# What is being asked
From the records below, print only the part that opens with the line containing "gray line: (121, 106) -> (49, 59), moved" and closes with the line containing "pink semicircle: (171, 712)"; omit the pictures.

[Task data — start]

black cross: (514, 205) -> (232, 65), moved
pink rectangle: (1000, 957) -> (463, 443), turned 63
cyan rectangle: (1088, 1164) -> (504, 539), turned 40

[Task data — finish]
[Task data — start]

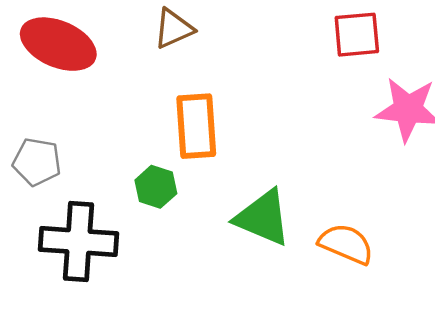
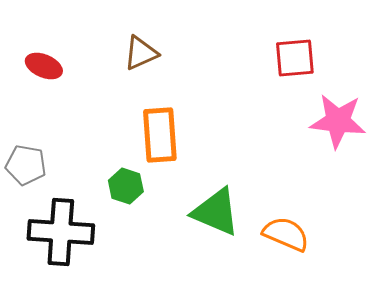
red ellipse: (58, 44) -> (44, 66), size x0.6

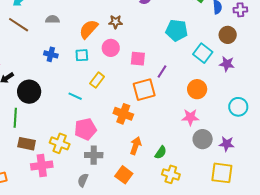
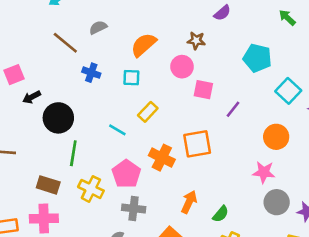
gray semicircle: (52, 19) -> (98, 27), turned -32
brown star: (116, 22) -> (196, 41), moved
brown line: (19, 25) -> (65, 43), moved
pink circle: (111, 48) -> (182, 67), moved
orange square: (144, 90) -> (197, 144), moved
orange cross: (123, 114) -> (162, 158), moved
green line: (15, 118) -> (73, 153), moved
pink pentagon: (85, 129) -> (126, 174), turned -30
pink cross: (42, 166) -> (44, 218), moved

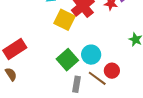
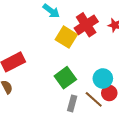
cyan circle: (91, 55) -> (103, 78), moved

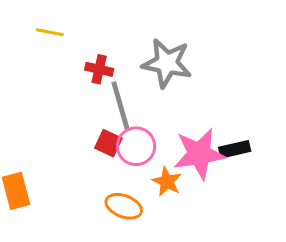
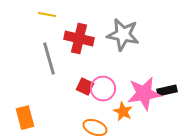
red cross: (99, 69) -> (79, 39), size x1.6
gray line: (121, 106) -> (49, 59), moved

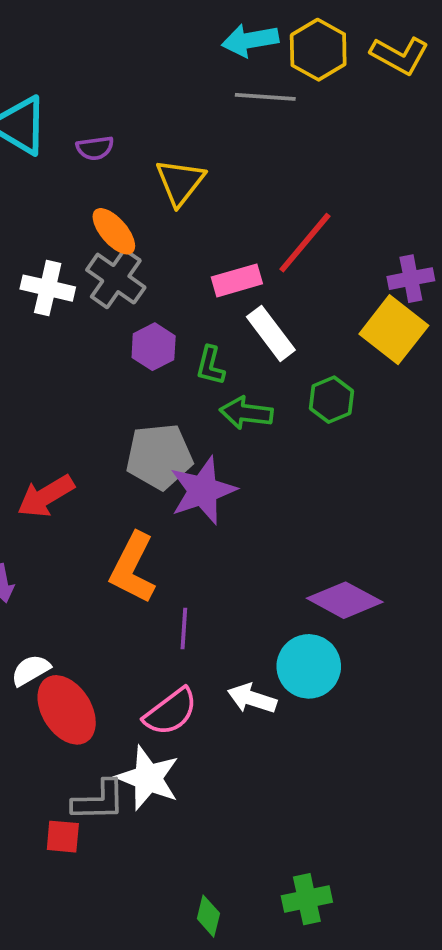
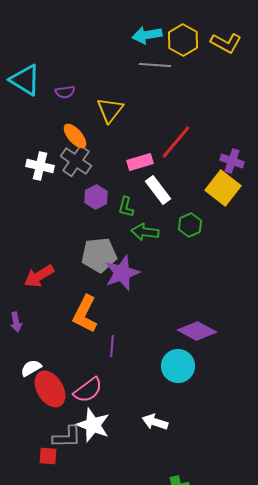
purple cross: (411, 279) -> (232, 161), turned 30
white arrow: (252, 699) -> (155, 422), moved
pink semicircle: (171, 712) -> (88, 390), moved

[Task data — finish]

# Solution to this task
gray line: (121, 106) -> (49, 59), moved

purple cross: (411, 279) -> (232, 161), turned 30
white arrow: (252, 699) -> (155, 422), moved
pink semicircle: (171, 712) -> (88, 390), moved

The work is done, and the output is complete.